### Your instructions
Render all of the material below as a Markdown table with the columns Row and Line, numbering each nonblank line in order. Leave the pictures out.

Start of Material shown

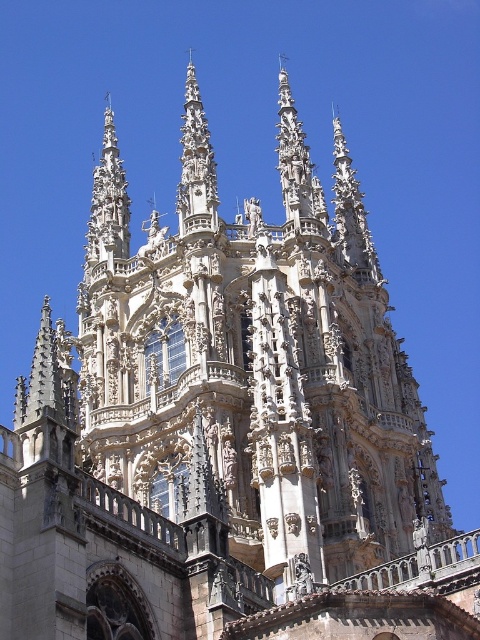
Question: Can you confirm if polished stone spire at center is bigger than carved stone spire at upper left?

Choices:
 (A) yes
 (B) no

Answer: (B)

Question: Among these objects, which one is farthest from the camera?

Choices:
 (A) polished stone spire at center
 (B) carved stone spire at upper left

Answer: (B)

Question: Does polished stone spire at center have a greater width compared to carved stone spire at upper left?

Choices:
 (A) no
 (B) yes

Answer: (A)

Question: Among these points, which one is farthest from the camera?

Choices:
 (A) (184, 104)
 (B) (111, 168)

Answer: (A)

Question: Does polished stone spire at center appear under carved stone spire at upper left?

Choices:
 (A) no
 (B) yes

Answer: (A)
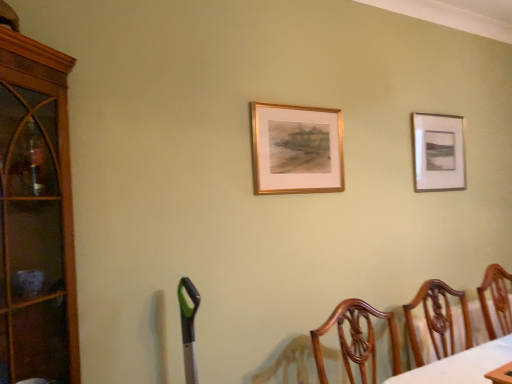
Question: In terms of size, does matte silver picture frame at upper right, the first picture frame when ordered from right to left, appear bigger or smaller than brown wood cabinet at left?

Choices:
 (A) small
 (B) big

Answer: (A)

Question: Looking at their shapes, would you say matte silver picture frame at upper right, arranged as the second picture frame when viewed from the front, is wider or thinner than brown wood cabinet at left?

Choices:
 (A) thin
 (B) wide

Answer: (A)

Question: Considering the real-world distances, which object is closest to the brown wood cabinet at left?

Choices:
 (A) matte silver picture frame at upper right, the first picture frame when ordered from right to left
 (B) wooden chair at lower right
 (C) gold metallic picture frame at center, which is the second picture frame in right-to-left order

Answer: (C)

Question: Which object is positioned farthest from the matte silver picture frame at upper right, positioned as the second picture frame in left-to-right order?

Choices:
 (A) brown wood cabinet at left
 (B) gold metallic picture frame at center, the first picture frame positioned from the front
 (C) wooden chair at lower right

Answer: (A)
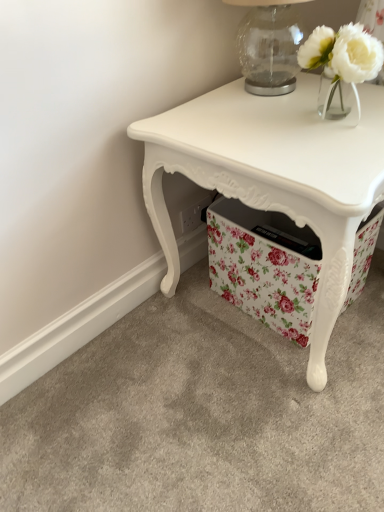
Where is `vacant space underneath white glass vase at upper right (from a real-world perspective)`? The image size is (384, 512). vacant space underneath white glass vase at upper right (from a real-world perspective) is located at coordinates (344, 113).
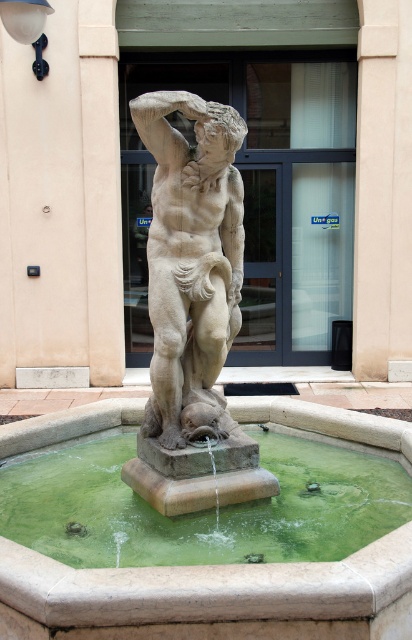
You are standing in front of the fountain and want to place a small flower pot between the green stone water at center and the stone statue at center. Can you fit it there?

The green stone water at center is wider than the stone statue at center, so there is enough space to place a small flower pot between them.

You are standing in front of the fountain and want to pour a drink into the green stone water at center without getting your beige stone pillar at upper center wet. Is this possible?

The green stone water at center is below the beige stone pillar at upper center, so pouring the drink into the water won based on the position, so the pillar won not get wet.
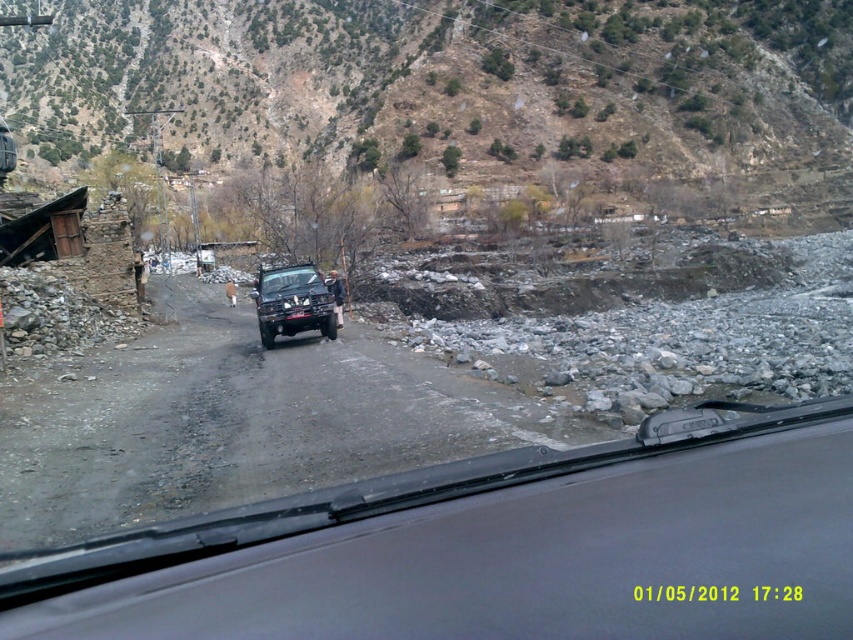
You are a passenger in the vehicle and want to know which of the two points, point [546,115] or point [253,292], is closer to the camera. Based on the scene description, can you determine which point is closer?

Point [253,292] is closer to the camera than point [546,115], as the description states that point [546,115] is further away.

You are a driver trying to navigate through a narrow dirt road. You notice the black rubber windshield at center and the brown rocky hillside at upper center. Which of these two objects is shorter in height?

The black rubber windshield at center has a lesser height compared to the brown rocky hillside at upper center, so the black rubber windshield at center is shorter.

You are a driver who wants to know if the black rubber windshield at center can fully cover the brown rocky hillside at upper center when viewed from your current position. Based on their sizes, what is your assessment?

The black rubber windshield at center is smaller than the brown rocky hillside at upper center, so it cannot fully cover it.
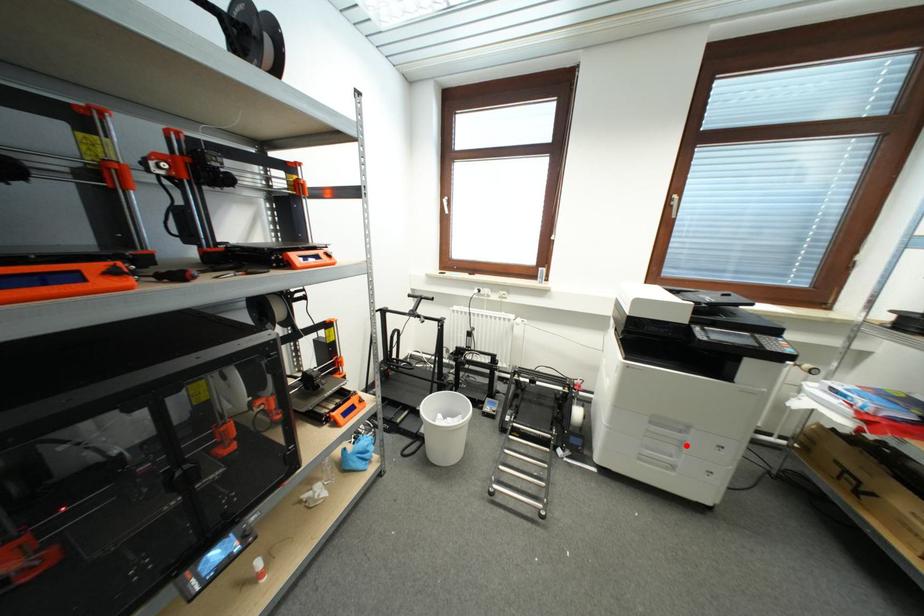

End of Material shown

### Expected answer
| Row | Line |
|---|---|
| 1 | Question: Can you confirm if polished stone spire at center is bigger than carved stone spire at upper left? |
| 2 | Choices: |
| 3 |  (A) yes |
| 4 |  (B) no |
| 5 | Answer: (B) |
| 6 | Question: Among these objects, which one is farthest from the camera? |
| 7 | Choices: |
| 8 |  (A) polished stone spire at center |
| 9 |  (B) carved stone spire at upper left |
| 10 | Answer: (B) |
| 11 | Question: Does polished stone spire at center have a greater width compared to carved stone spire at upper left? |
| 12 | Choices: |
| 13 |  (A) no |
| 14 |  (B) yes |
| 15 | Answer: (A) |
| 16 | Question: Among these points, which one is farthest from the camera? |
| 17 | Choices: |
| 18 |  (A) (184, 104) |
| 19 |  (B) (111, 168) |
| 20 | Answer: (A) |
| 21 | Question: Does polished stone spire at center appear under carved stone spire at upper left? |
| 22 | Choices: |
| 23 |  (A) no |
| 24 |  (B) yes |
| 25 | Answer: (A) |
| 26 | Question: In terms of size, does matte silver picture frame at upper right, the first picture frame when ordered from right to left, appear bigger or smaller than brown wood cabinet at left? |
| 27 | Choices: |
| 28 |  (A) small |
| 29 |  (B) big |
| 30 | Answer: (A) |
| 31 | Question: Looking at their shapes, would you say matte silver picture frame at upper right, arranged as the second picture frame when viewed from the front, is wider or thinner than brown wood cabinet at left? |
| 32 | Choices: |
| 33 |  (A) thin |
| 34 |  (B) wide |
| 35 | Answer: (A) |
| 36 | Question: Considering the real-world distances, which object is closest to the brown wood cabinet at left? |
| 37 | Choices: |
| 38 |  (A) matte silver picture frame at upper right, the first picture frame when ordered from right to left |
| 39 |  (B) wooden chair at lower right |
| 40 |  (C) gold metallic picture frame at center, which is the second picture frame in right-to-left order |
| 41 | Answer: (C) |
| 42 | Question: Which object is positioned farthest from the matte silver picture frame at upper right, positioned as the second picture frame in left-to-right order? |
| 43 | Choices: |
| 44 |  (A) brown wood cabinet at left |
| 45 |  (B) gold metallic picture frame at center, the first picture frame positioned from the front |
| 46 |  (C) wooden chair at lower right |
| 47 | Answer: (A) |
| 48 | Where is `vacant space underneath white glass vase at upper right (from a real-world perspective)`? The image size is (384, 512). vacant space underneath white glass vase at upper right (from a real-world perspective) is located at coordinates (344, 113). |
| 49 | You are standing in front of the fountain and want to place a small flower pot between the green stone water at center and the stone statue at center. Can you fit it there? |
| 50 | The green stone water at center is wider than the stone statue at center, so there is enough space to place a small flower pot between them. |
| 51 | You are standing in front of the fountain and want to pour a drink into the green stone water at center without getting your beige stone pillar at upper center wet. Is this possible? |
| 52 | The green stone water at center is below the beige stone pillar at upper center, so pouring the drink into the water won based on the position, so the pillar won not get wet. |
| 53 | You are a passenger in the vehicle and want to know which of the two points, point [546,115] or point [253,292], is closer to the camera. Based on the scene description, can you determine which point is closer? |
| 54 | Point [253,292] is closer to the camera than point [546,115], as the description states that point [546,115] is further away. |
| 55 | You are a driver trying to navigate through a narrow dirt road. You notice the black rubber windshield at center and the brown rocky hillside at upper center. Which of these two objects is shorter in height? |
| 56 | The black rubber windshield at center has a lesser height compared to the brown rocky hillside at upper center, so the black rubber windshield at center is shorter. |
| 57 | You are a driver who wants to know if the black rubber windshield at center can fully cover the brown rocky hillside at upper center when viewed from your current position. Based on their sizes, what is your assessment? |
| 58 | The black rubber windshield at center is smaller than the brown rocky hillside at upper center, so it cannot fully cover it. |